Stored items
※ ※ ※
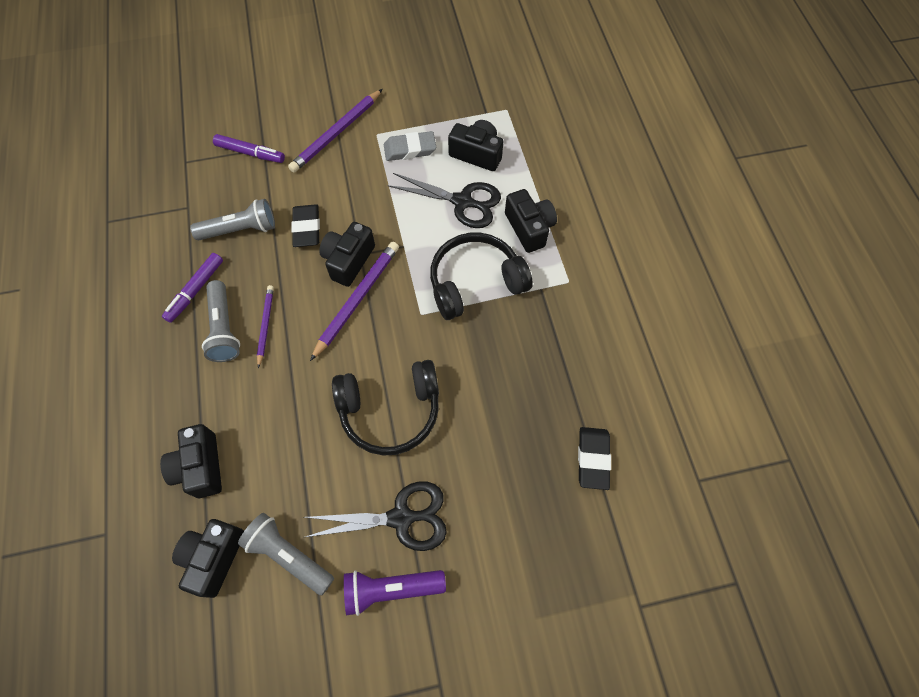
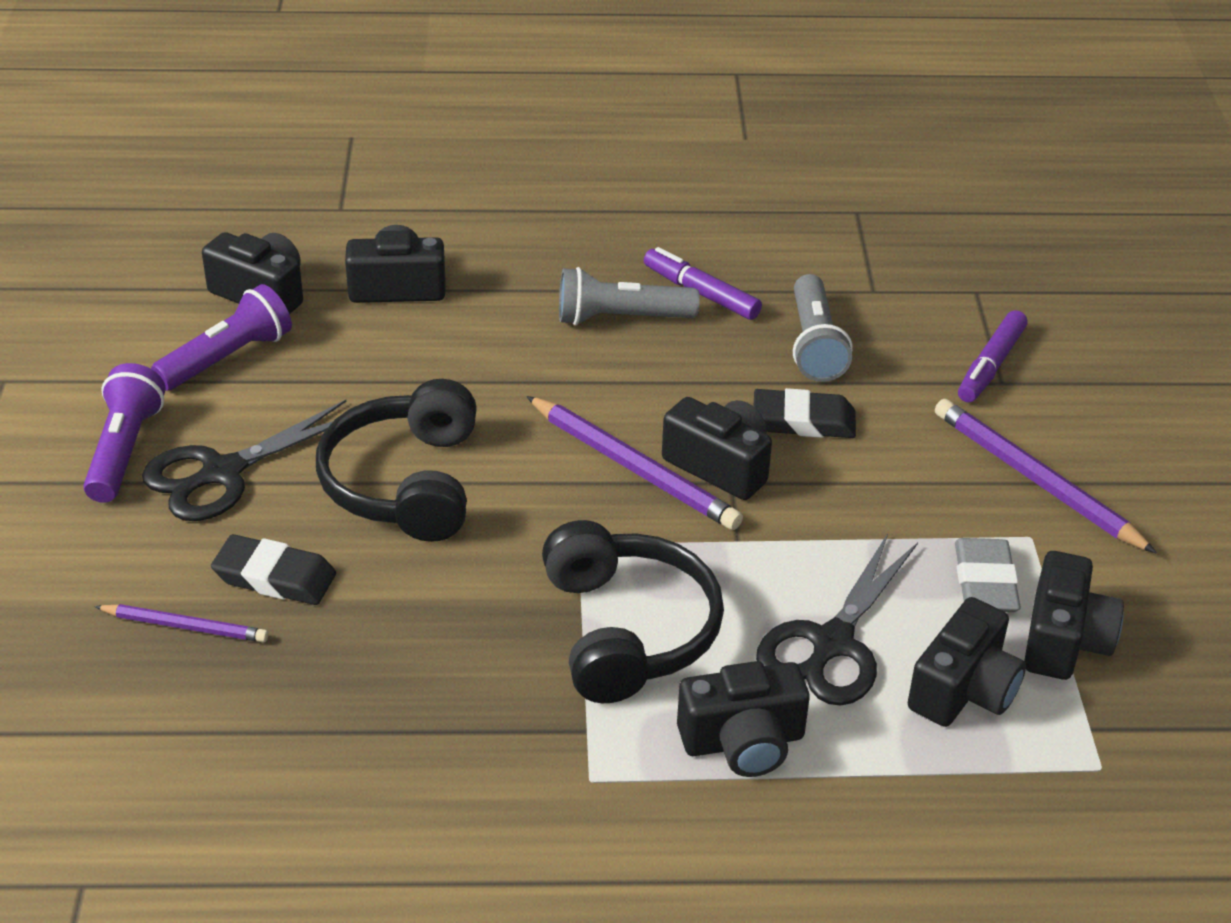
camera: 100 degrees right, 25 degrees down
grey flashlight [238,513,334,595] -> purple flashlight [151,284,292,390]
purple pencil [257,285,274,368] -> purple pencil moved to [94,604,268,642]
black scissors [305,481,447,551] -> black scissors turned 45 degrees clockwise [142,400,346,521]
black eraser [578,427,611,490] -> black eraser moved to [211,534,336,605]
none -> black camera [1024,551,1124,680]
※ ※ ※
» **TASK DIRECTIONS**: Determine how many lines of the records above contain the word "camera", and report only that number.

» **WRITTEN SOLUTION**: 2